= Exercise description =
From the records beneath, determine how many lines contain "mouse" and report only that figure.

= Dataset extract =
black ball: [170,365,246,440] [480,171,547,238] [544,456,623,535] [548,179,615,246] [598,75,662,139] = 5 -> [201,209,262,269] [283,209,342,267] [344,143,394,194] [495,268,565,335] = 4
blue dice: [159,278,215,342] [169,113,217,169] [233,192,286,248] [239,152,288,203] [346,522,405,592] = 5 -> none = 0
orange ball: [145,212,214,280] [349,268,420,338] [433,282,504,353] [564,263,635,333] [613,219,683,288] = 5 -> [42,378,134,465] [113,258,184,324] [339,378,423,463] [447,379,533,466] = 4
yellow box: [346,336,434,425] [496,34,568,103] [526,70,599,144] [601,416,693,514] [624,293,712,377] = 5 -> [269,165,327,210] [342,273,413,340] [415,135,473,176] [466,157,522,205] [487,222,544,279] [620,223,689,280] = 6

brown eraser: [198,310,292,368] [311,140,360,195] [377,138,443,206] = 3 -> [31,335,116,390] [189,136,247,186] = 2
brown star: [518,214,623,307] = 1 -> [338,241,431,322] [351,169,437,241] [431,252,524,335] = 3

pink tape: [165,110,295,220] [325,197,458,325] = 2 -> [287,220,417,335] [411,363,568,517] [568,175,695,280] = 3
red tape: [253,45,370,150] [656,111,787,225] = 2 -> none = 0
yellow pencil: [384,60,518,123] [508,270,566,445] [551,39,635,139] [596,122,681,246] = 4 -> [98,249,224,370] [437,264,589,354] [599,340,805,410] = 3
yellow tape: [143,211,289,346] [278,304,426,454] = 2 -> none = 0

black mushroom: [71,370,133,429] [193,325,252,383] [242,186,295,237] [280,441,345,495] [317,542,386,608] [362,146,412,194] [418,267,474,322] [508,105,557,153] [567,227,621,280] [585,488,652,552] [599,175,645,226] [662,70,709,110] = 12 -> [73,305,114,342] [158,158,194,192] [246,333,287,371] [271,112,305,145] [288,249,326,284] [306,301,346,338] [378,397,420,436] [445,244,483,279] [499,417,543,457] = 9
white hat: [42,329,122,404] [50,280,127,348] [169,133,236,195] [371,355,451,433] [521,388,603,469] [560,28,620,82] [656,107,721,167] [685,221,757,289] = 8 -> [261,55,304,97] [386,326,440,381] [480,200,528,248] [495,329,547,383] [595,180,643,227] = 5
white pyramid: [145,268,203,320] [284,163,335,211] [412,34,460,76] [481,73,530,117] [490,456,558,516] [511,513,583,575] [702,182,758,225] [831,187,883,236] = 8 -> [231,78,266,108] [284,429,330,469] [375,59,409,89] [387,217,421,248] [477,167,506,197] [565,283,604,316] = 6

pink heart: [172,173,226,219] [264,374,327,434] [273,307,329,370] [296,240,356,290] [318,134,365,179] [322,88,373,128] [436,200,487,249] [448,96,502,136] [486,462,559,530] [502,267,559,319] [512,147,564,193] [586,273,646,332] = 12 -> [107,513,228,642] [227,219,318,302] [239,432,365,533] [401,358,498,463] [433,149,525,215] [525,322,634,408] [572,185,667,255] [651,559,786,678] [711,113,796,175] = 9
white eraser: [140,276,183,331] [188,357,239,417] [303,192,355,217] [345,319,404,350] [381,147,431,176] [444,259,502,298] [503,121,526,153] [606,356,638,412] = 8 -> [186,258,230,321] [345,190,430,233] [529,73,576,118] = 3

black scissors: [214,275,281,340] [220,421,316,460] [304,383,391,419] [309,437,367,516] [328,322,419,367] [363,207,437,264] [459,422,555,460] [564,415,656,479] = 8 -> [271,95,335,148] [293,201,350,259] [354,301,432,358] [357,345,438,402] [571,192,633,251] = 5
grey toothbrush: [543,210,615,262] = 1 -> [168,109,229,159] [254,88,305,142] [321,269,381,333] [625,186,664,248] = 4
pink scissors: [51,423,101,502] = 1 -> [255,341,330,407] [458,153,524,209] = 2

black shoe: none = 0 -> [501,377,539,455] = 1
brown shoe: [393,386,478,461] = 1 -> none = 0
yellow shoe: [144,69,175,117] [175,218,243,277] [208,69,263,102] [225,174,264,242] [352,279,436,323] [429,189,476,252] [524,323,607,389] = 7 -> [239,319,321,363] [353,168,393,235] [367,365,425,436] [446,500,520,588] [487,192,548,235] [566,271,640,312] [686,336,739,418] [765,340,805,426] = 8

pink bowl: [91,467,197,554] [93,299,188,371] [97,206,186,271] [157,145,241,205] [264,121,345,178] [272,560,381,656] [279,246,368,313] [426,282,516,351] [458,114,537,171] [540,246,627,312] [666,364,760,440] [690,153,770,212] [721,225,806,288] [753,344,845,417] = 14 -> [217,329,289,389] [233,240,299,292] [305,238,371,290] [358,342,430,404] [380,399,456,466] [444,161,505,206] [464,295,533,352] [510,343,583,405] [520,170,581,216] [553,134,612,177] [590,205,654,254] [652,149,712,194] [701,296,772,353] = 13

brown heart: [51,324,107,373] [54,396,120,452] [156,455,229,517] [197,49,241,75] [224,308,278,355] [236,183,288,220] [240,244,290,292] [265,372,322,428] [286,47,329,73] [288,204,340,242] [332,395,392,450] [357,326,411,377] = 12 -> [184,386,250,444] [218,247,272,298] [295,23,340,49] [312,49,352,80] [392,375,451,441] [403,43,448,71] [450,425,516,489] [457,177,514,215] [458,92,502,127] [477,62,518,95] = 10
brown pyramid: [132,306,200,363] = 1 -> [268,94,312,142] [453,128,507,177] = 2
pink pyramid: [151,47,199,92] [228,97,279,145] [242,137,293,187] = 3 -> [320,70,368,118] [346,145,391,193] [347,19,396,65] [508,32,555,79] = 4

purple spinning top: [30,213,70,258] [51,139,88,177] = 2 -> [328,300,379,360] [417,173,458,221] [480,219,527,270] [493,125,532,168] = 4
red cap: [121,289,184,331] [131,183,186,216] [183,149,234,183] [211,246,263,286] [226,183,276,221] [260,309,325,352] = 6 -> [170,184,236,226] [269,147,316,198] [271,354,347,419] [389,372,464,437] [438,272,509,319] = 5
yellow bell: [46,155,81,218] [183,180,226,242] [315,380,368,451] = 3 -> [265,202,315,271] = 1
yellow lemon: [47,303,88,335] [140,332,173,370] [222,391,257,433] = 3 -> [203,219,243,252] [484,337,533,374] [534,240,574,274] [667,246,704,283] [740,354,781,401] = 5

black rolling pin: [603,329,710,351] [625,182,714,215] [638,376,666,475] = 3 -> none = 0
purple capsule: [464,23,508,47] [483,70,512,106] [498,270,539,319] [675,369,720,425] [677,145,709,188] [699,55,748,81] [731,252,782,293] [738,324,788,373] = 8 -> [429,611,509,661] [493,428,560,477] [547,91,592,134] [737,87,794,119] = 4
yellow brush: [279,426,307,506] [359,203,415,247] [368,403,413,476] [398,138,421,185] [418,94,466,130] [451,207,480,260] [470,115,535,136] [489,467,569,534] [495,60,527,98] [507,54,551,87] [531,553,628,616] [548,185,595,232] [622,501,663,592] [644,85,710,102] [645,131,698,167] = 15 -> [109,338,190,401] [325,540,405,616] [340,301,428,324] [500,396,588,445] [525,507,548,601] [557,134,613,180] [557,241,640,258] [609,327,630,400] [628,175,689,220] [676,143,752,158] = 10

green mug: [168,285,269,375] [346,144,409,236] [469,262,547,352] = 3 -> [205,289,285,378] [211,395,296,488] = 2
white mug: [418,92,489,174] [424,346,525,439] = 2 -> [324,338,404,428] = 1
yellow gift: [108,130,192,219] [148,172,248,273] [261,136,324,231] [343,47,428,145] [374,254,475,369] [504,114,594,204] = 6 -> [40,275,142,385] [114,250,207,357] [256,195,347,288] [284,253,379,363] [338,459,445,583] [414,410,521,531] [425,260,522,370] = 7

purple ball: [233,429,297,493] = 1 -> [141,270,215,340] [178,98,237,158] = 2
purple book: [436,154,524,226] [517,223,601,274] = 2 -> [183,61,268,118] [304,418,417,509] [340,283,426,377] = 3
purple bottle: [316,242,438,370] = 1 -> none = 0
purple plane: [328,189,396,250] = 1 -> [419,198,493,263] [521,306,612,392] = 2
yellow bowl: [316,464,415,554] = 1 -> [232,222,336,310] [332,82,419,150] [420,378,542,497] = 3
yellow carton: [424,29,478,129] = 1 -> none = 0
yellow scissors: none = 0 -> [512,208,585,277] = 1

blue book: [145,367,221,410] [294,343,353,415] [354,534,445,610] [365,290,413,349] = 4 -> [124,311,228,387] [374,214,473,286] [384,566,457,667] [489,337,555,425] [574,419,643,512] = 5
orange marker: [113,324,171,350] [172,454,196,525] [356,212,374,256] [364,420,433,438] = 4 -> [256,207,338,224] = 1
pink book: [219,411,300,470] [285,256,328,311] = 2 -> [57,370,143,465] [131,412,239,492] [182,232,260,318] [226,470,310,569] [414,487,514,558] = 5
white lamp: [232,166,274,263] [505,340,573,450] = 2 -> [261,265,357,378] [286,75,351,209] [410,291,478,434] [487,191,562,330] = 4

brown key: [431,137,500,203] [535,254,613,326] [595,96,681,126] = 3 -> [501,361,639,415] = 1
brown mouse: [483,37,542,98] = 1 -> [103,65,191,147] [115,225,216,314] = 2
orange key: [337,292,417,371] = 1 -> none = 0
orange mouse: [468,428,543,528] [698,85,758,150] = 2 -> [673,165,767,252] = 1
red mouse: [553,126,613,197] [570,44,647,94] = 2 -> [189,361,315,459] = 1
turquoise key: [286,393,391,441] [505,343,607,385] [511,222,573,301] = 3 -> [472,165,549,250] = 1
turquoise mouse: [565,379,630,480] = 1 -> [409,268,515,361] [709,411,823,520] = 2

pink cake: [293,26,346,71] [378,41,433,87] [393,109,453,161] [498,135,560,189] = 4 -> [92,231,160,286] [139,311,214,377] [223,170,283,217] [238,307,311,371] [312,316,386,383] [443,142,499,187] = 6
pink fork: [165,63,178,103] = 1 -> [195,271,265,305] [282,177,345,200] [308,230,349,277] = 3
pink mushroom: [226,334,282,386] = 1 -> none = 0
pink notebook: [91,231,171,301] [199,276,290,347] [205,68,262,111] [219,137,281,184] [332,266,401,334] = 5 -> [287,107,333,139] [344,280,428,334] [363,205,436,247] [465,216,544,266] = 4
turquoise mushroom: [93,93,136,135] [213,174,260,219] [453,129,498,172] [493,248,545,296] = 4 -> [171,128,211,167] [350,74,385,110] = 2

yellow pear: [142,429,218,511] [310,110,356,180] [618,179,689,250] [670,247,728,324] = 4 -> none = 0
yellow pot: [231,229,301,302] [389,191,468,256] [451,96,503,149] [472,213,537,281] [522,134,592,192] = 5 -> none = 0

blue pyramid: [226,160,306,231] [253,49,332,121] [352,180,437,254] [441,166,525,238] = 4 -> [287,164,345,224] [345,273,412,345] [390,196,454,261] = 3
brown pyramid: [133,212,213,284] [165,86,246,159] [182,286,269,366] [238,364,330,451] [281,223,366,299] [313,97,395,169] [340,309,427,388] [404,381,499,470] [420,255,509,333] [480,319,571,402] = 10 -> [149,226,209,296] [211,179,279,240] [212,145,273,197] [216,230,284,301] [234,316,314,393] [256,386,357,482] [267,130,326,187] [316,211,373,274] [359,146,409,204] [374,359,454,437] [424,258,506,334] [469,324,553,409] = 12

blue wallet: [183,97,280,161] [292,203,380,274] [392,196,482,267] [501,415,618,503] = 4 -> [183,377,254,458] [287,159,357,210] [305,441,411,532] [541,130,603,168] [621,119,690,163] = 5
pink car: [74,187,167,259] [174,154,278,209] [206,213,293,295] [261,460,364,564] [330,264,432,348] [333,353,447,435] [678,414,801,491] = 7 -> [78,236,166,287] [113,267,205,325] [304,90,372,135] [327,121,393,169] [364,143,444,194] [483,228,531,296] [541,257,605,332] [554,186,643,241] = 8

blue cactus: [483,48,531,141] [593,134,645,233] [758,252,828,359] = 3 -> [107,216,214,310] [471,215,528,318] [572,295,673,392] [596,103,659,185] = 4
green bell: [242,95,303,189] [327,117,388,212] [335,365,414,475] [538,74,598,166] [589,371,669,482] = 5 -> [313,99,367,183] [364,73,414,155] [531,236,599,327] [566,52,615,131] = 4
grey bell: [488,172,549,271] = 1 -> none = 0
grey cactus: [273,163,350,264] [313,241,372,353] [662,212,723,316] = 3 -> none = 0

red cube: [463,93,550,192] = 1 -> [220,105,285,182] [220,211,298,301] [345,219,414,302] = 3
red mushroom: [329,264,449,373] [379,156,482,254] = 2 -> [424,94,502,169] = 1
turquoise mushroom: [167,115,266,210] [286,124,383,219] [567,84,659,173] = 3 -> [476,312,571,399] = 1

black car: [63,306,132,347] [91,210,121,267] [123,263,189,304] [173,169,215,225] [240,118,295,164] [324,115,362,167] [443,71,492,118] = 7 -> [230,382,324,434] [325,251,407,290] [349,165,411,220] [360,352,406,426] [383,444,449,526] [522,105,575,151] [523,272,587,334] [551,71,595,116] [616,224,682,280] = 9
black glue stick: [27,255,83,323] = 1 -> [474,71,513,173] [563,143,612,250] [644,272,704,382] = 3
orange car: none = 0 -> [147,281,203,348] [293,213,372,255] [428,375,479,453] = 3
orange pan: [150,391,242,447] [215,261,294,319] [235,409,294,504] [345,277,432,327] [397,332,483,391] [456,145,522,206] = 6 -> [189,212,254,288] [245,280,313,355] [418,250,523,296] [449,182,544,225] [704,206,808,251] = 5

= Your response =
4